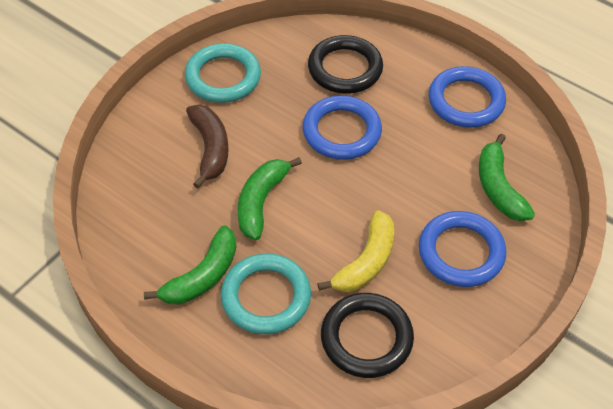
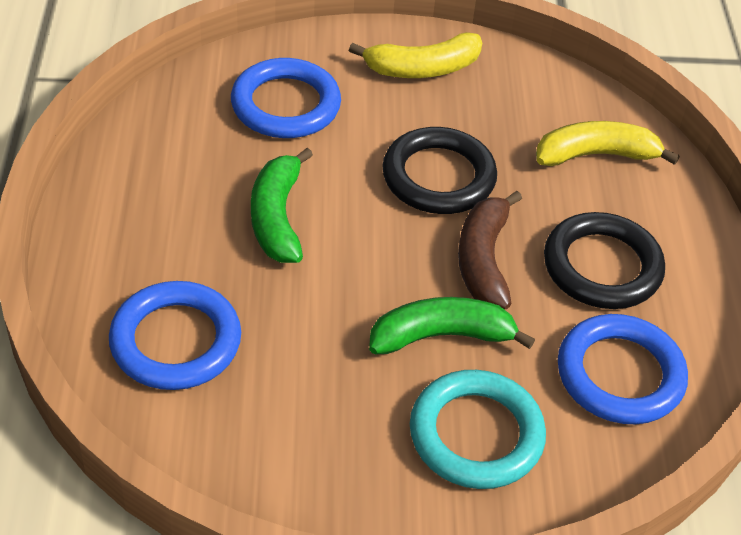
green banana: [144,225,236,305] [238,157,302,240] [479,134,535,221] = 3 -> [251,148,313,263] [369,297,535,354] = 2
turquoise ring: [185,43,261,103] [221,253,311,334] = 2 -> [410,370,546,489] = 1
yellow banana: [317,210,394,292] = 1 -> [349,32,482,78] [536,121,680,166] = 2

□ □ □ □

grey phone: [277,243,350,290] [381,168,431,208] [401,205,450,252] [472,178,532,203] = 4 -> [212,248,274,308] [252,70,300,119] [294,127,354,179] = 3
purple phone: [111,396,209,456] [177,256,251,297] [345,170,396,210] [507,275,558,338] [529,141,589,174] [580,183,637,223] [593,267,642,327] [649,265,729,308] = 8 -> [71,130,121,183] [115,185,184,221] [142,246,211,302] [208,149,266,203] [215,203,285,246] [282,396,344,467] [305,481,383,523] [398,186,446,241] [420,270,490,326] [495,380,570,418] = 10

□ □ □ □

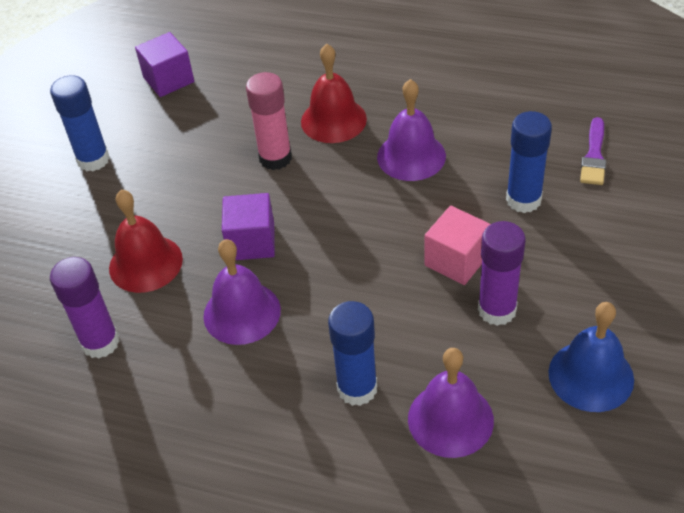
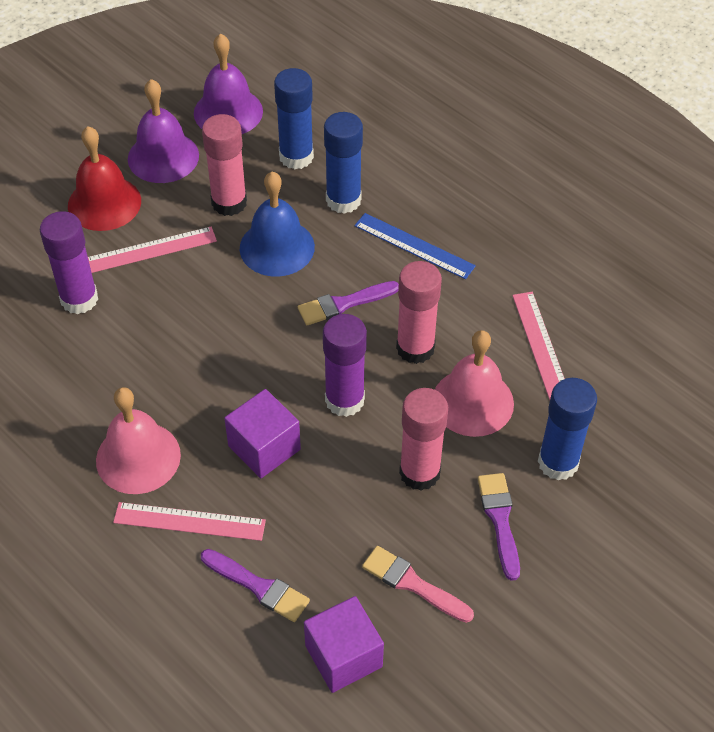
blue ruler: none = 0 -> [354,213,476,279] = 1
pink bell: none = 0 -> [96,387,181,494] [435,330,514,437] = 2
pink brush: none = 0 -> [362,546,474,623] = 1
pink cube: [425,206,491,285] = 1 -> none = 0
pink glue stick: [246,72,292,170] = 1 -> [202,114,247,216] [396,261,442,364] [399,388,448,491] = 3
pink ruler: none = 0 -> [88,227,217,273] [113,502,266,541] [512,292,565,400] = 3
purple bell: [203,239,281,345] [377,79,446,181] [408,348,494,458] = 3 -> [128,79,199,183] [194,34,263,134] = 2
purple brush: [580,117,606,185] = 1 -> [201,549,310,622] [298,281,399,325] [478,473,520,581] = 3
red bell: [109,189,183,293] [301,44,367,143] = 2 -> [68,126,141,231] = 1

□ □ □ □

*Exercise details*. Look above for the line with "pink bell: none"; retype exactly that line, every line after it up to the line with "red bell: [109,189,183,293]", and that line too, nothing else.

*Reply to the exercise*.
pink bell: none = 0 -> [96,387,181,494] [435,330,514,437] = 2
pink brush: none = 0 -> [362,546,474,623] = 1
pink cube: [425,206,491,285] = 1 -> none = 0
pink glue stick: [246,72,292,170] = 1 -> [202,114,247,216] [396,261,442,364] [399,388,448,491] = 3
pink ruler: none = 0 -> [88,227,217,273] [113,502,266,541] [512,292,565,400] = 3
purple bell: [203,239,281,345] [377,79,446,181] [408,348,494,458] = 3 -> [128,79,199,183] [194,34,263,134] = 2
purple brush: [580,117,606,185] = 1 -> [201,549,310,622] [298,281,399,325] [478,473,520,581] = 3
red bell: [109,189,183,293] [301,44,367,143] = 2 -> [68,126,141,231] = 1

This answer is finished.